● REQUIREMENT: Quote the whole listing word for word. Do not include the pictures.

● DATA RECORDS:

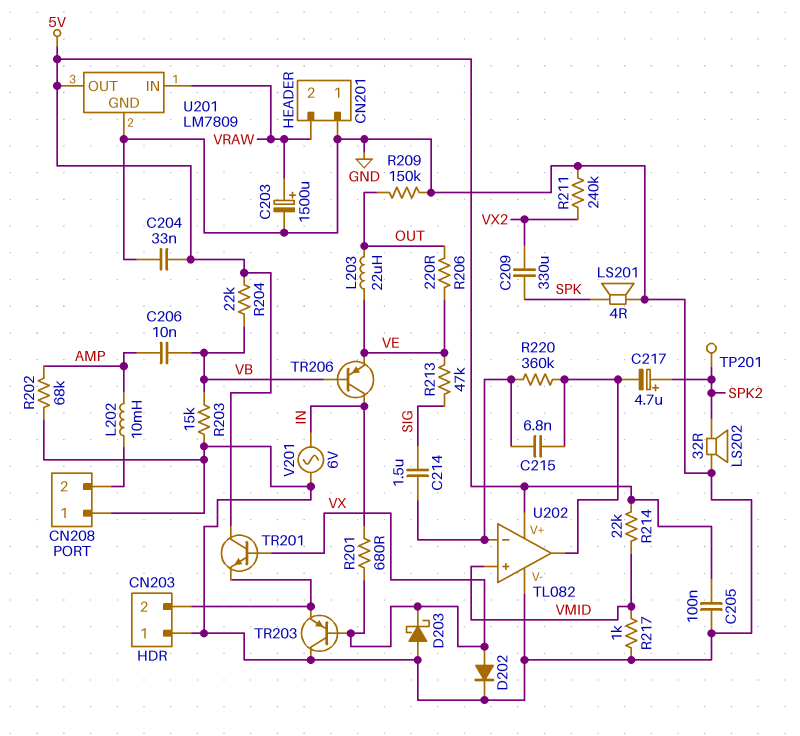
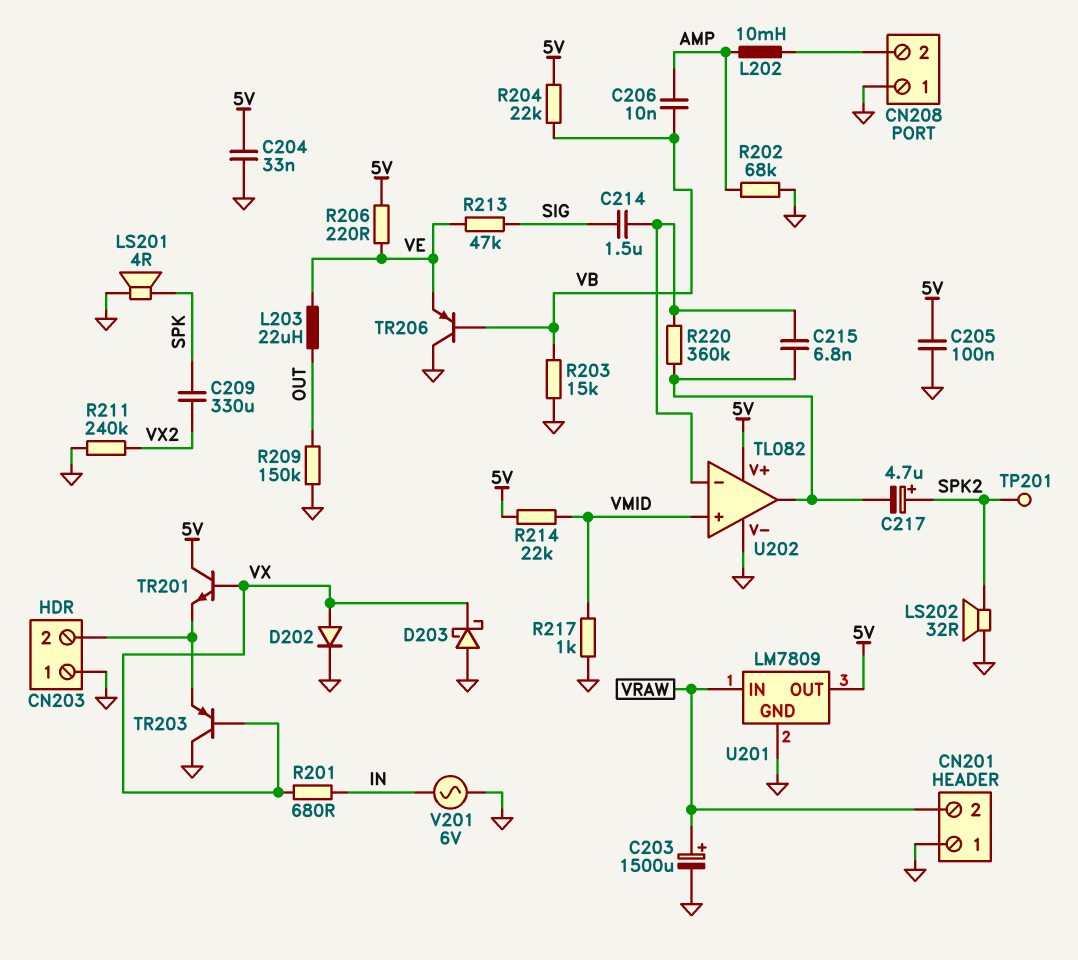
R206: 220 (OUT, VE) -> 220 (5V, VE)
TR206: PNP (B VB, C IN, E VE) -> PNP (B VB, C GND, E VE)

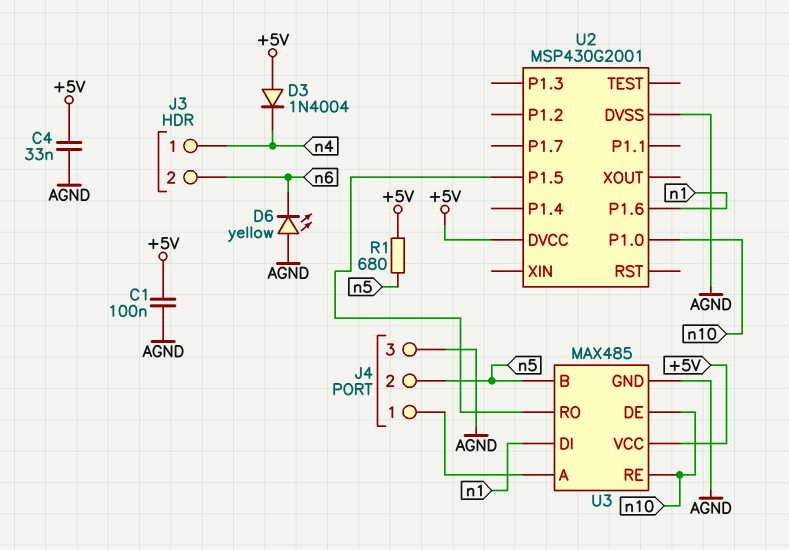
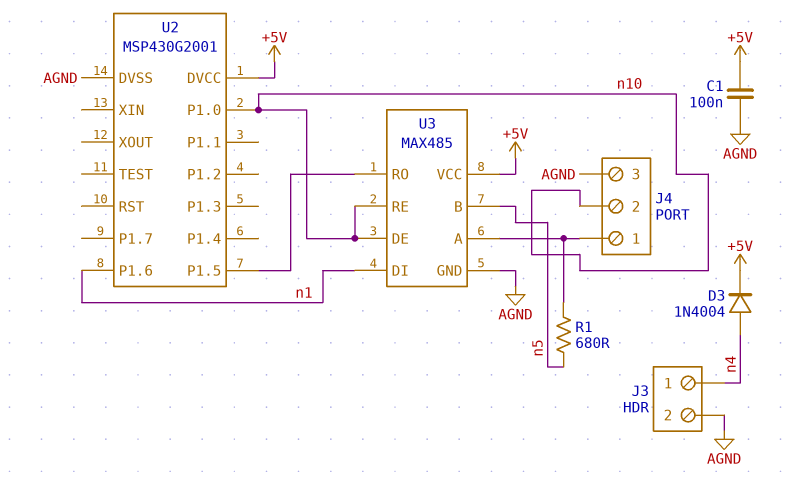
C4: 33nF (+5V, AGND) -> none
D3: diode 1N4004 (A +5V, K n4) -> diode 1N4004 (A n4, K +5V)
D6: LED yellow (A AGND, K n6) -> none
J3 pin 2: n6 -> AGND
J4 pin 2: n5 -> n10
R1: 680 (+5V, n5) -> 680 (J4/1, n5)

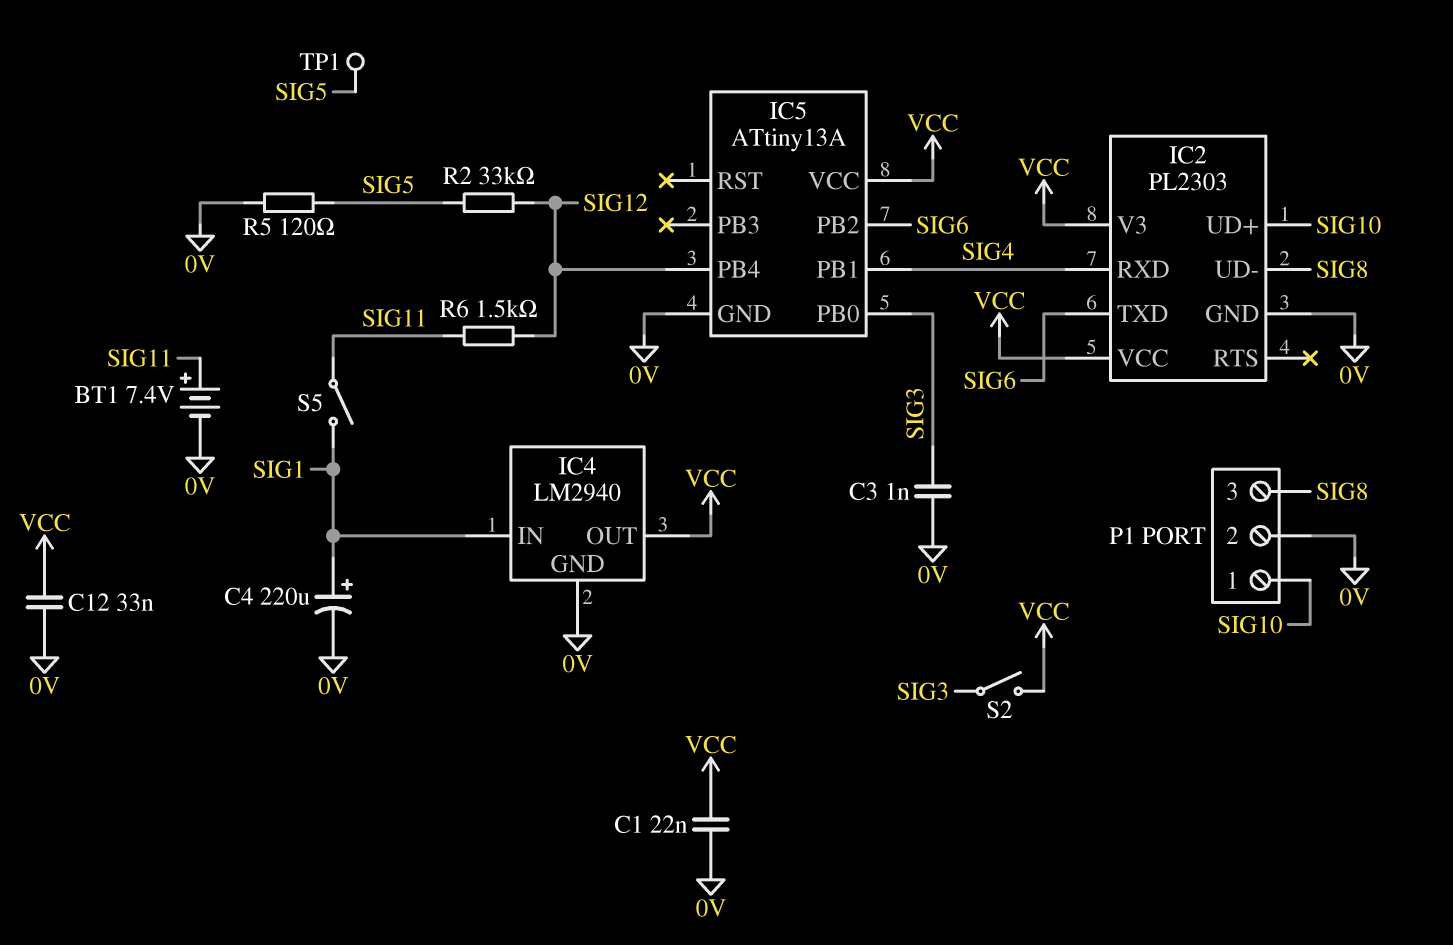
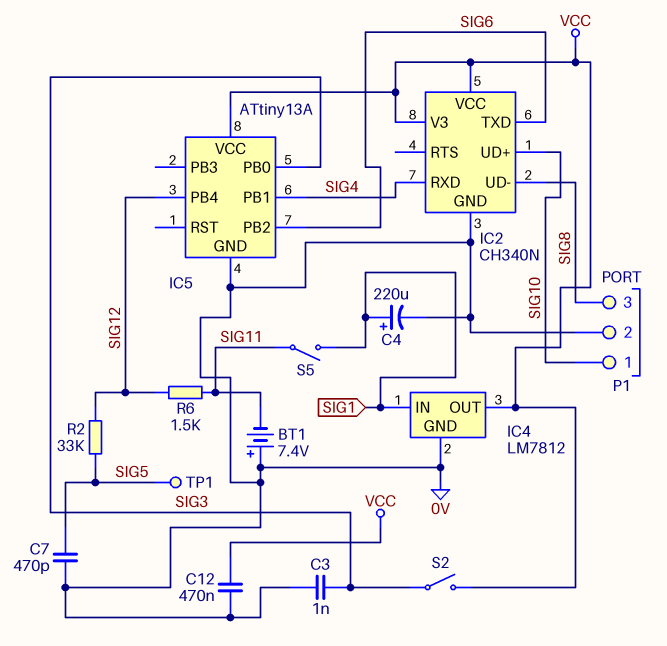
BT1: 7.4V (plus SIG11, minus 0V) -> 7.4V (plus 0V, minus SIG11)
C1: 22nF (0V, VCC) -> none
C7: none -> 470pF (0V, SIG5)
C12: 33nF (0V, VCC) -> 470nF (0V, VCC)
IC2: PL2303 -> CH340N
IC4: LM2940 -> LM7812
R5: 120 (0V, SIG5) -> none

● RESULT OF THIS TASK:
R206: 220 (OUT, VE) -> 220 (5V, VE)
TR206: PNP (B VB, C IN, E VE) -> PNP (B VB, C GND, E VE)

C4: 33nF (+5V, AGND) -> none
D3: diode 1N4004 (A +5V, K n4) -> diode 1N4004 (A n4, K +5V)
D6: LED yellow (A AGND, K n6) -> none
J3 pin 2: n6 -> AGND
J4 pin 2: n5 -> n10
R1: 680 (+5V, n5) -> 680 (J4/1, n5)

BT1: 7.4V (plus SIG11, minus 0V) -> 7.4V (plus 0V, minus SIG11)
C1: 22nF (0V, VCC) -> none
C7: none -> 470pF (0V, SIG5)
C12: 33nF (0V, VCC) -> 470nF (0V, VCC)
IC2: PL2303 -> CH340N
IC4: LM2940 -> LM7812
R5: 120 (0V, SIG5) -> none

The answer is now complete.